● Directions for this task: Please count the lines of the listing below in which "degrees" occurs, and reply with the number only.

━━━━━ Working data ━━━━━

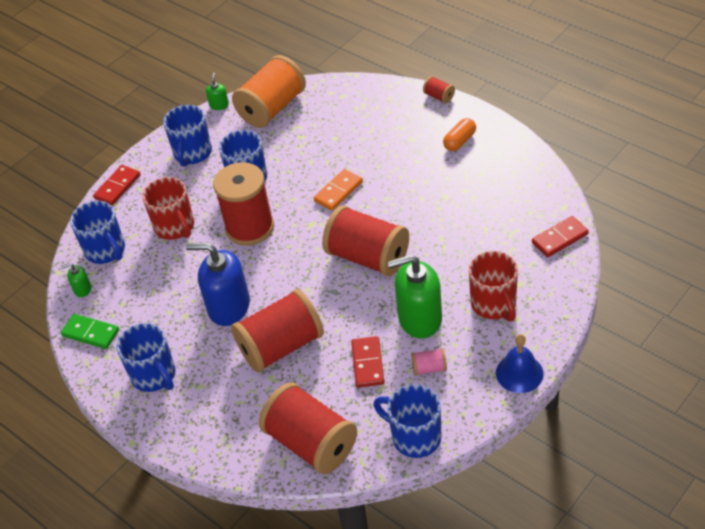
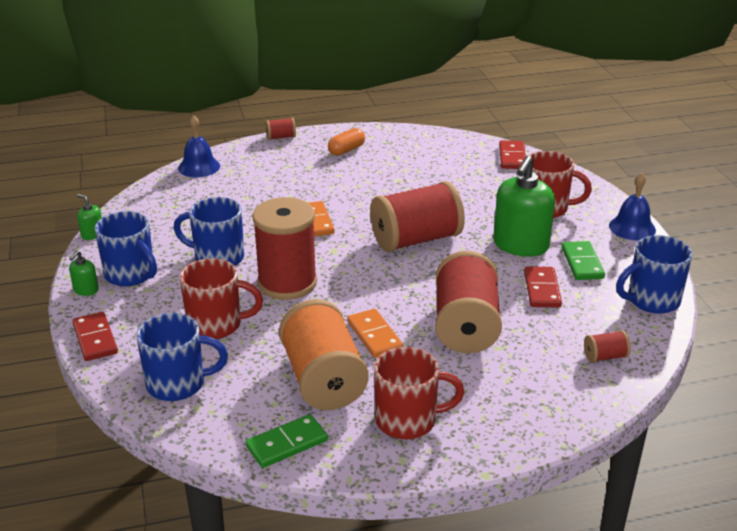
camera: 60 degrees left, 15 degrees down
(82, 289) = (211, 424): green soap dispenser -> green soap dispenser (86, 290)
(154, 375) = (408, 420): blue mug -> red mug
(229, 306) = (374, 336): blue soap dispenser -> orange domino
(272, 108) = (151, 210): orange spool -> orange spool (323, 379)
(311, 443) = (605, 357): red spool -> red spool, size x0.42
(350, 88) = (199, 167): none -> blue bell
(367, 363) = (542, 289): red domino -> red domino turned 60 degrees clockwise
(429, 368) = (582, 263): pink spool -> green domino
(459, 141) = (346, 150): orange capsule -> orange capsule turned 60 degrees clockwise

━━━━━

● Your response: 3